*Dataset*

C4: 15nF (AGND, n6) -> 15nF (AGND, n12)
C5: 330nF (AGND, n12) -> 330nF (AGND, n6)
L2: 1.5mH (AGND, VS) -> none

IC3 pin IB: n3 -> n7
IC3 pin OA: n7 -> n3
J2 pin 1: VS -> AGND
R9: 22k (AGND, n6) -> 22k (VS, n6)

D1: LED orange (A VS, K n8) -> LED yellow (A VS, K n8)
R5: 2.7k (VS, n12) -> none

*Description of the task*
Your task is to copy each line of the material that contains the word "AGND".

*Response below*
C4: 15nF (AGND, n6) -> 15nF (AGND, n12)
C5: 330nF (AGND, n12) -> 330nF (AGND, n6)
L2: 1.5mH (AGND, VS) -> none
J2 pin 1: VS -> AGND
R9: 22k (AGND, n6) -> 22k (VS, n6)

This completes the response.